Collected material: Begin
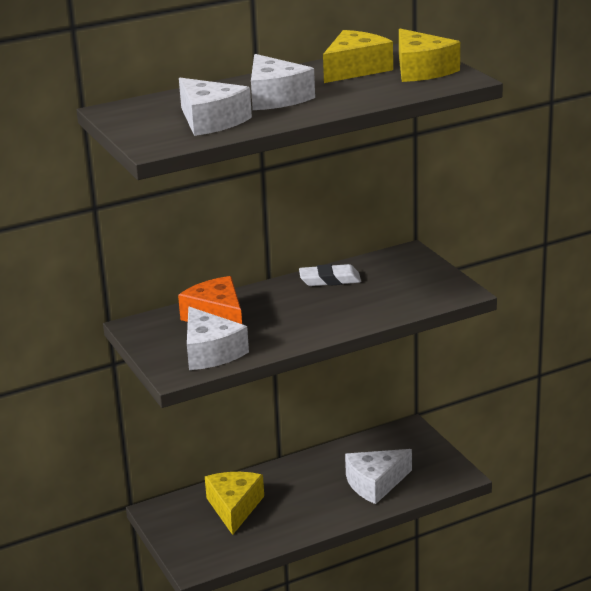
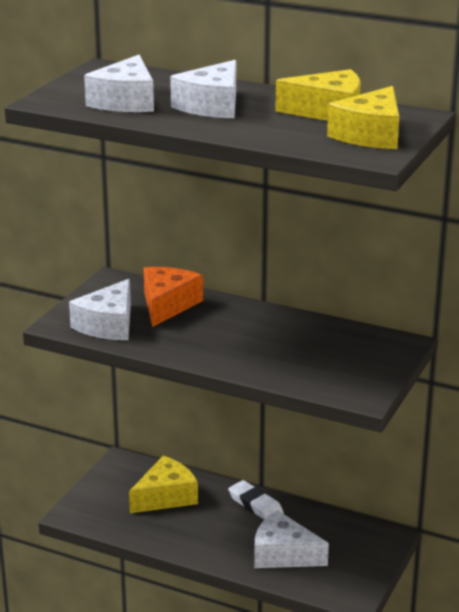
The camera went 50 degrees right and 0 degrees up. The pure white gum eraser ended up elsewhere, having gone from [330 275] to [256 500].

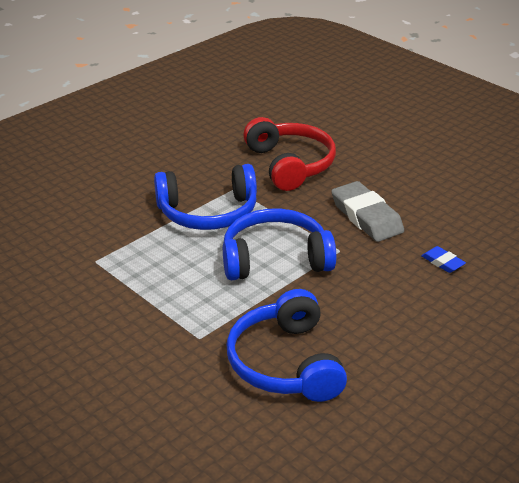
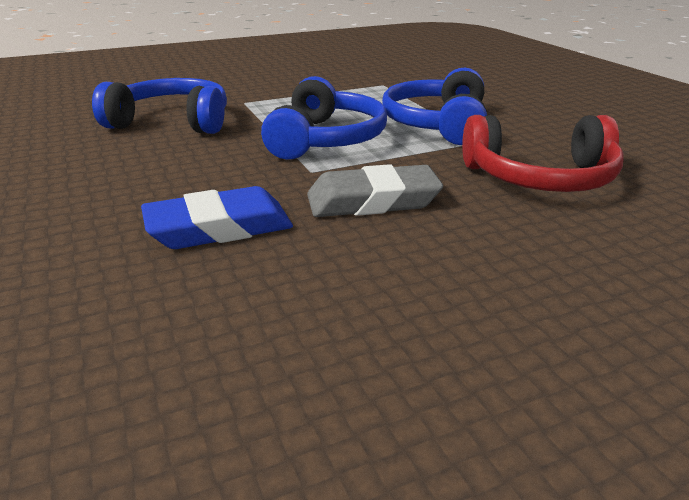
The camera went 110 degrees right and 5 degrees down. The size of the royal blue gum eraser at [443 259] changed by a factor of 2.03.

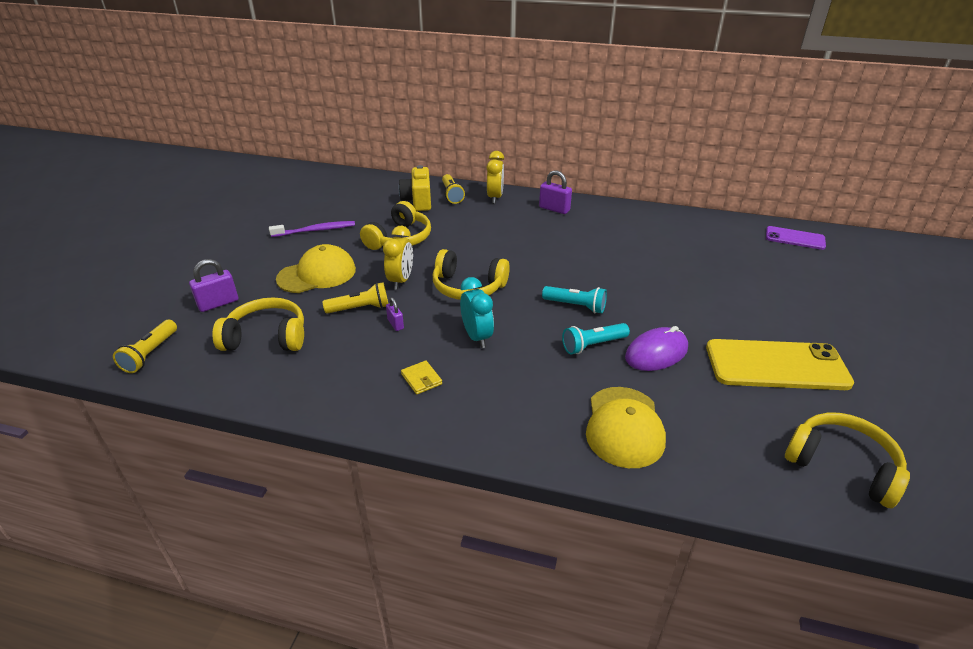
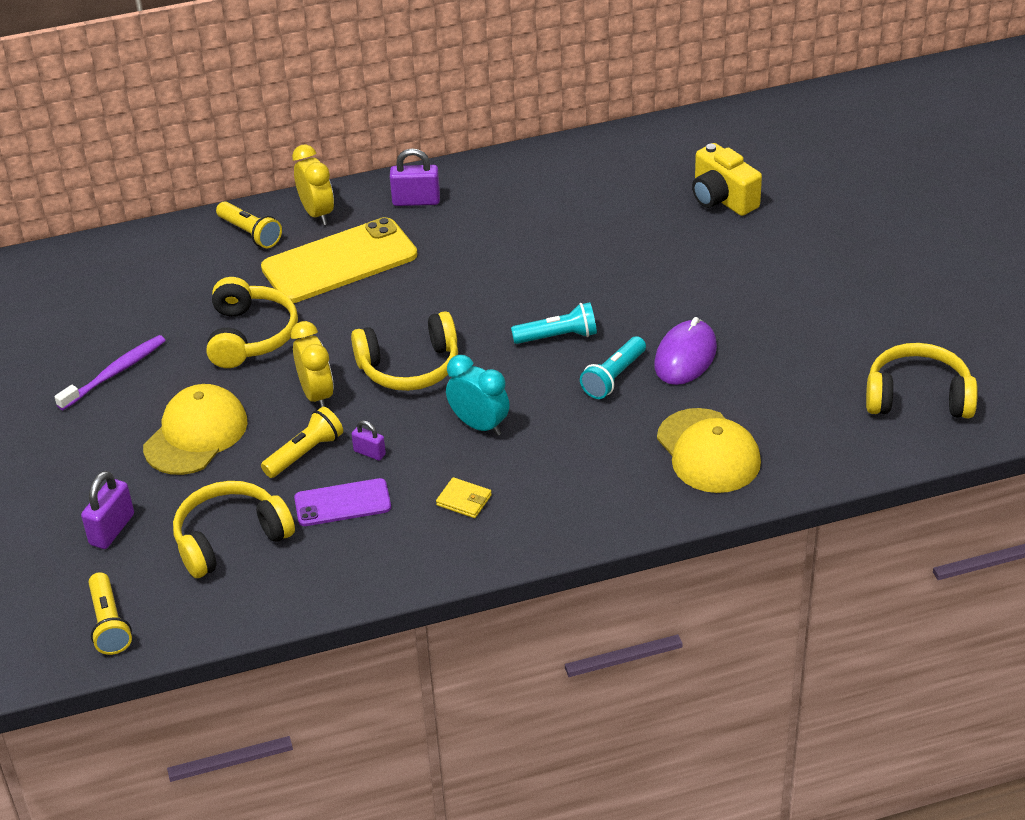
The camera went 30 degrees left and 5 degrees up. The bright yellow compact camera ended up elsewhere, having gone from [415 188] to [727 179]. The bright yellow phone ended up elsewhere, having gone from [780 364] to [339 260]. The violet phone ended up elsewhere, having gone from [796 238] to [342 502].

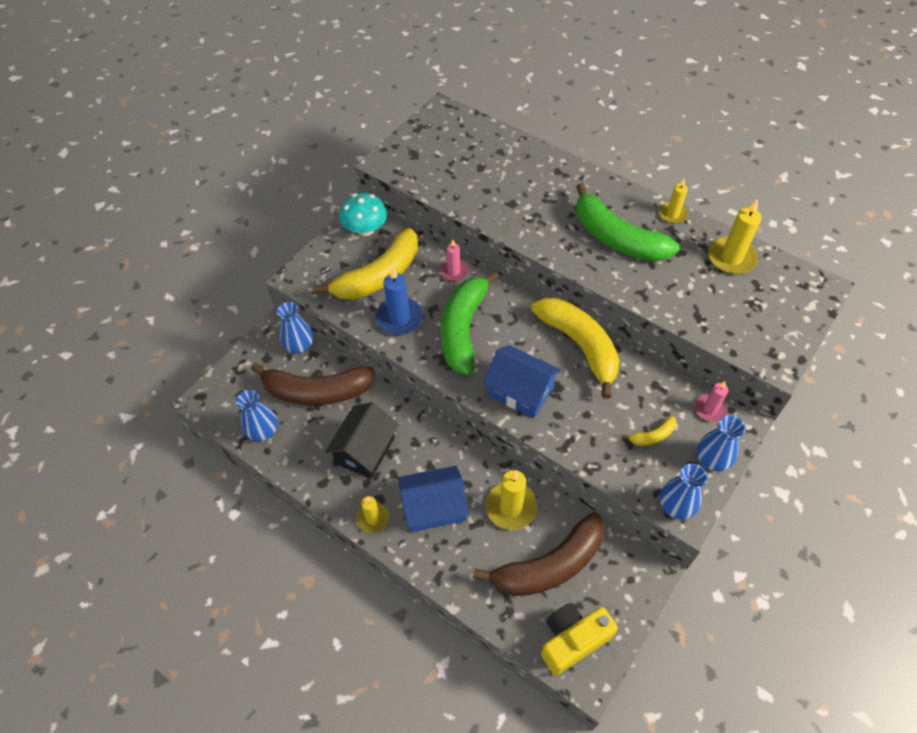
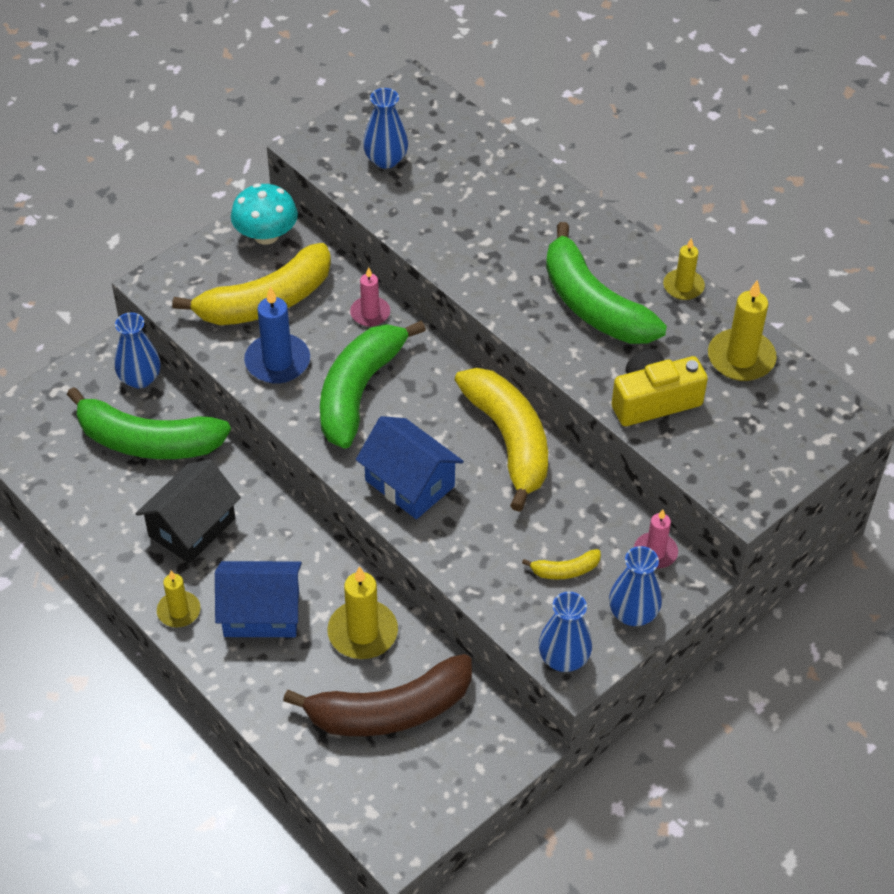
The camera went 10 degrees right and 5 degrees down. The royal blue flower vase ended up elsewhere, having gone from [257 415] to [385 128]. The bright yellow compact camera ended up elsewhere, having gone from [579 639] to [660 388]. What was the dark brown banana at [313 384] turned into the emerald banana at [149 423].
Collected material: End
Before writing out the material above, please remove its pictures; everything else stays exact.

The camera went 50 degrees right and 0 degrees up. The pure white gum eraser ended up elsewhere, having gone from [330 275] to [256 500].

The camera went 110 degrees right and 5 degrees down. The size of the royal blue gum eraser at [443 259] changed by a factor of 2.03.

The camera went 30 degrees left and 5 degrees up. The bright yellow compact camera ended up elsewhere, having gone from [415 188] to [727 179]. The bright yellow phone ended up elsewhere, having gone from [780 364] to [339 260]. The violet phone ended up elsewhere, having gone from [796 238] to [342 502].

The camera went 10 degrees right and 5 degrees down. The royal blue flower vase ended up elsewhere, having gone from [257 415] to [385 128]. The bright yellow compact camera ended up elsewhere, having gone from [579 639] to [660 388]. What was the dark brown banana at [313 384] turned into the emerald banana at [149 423].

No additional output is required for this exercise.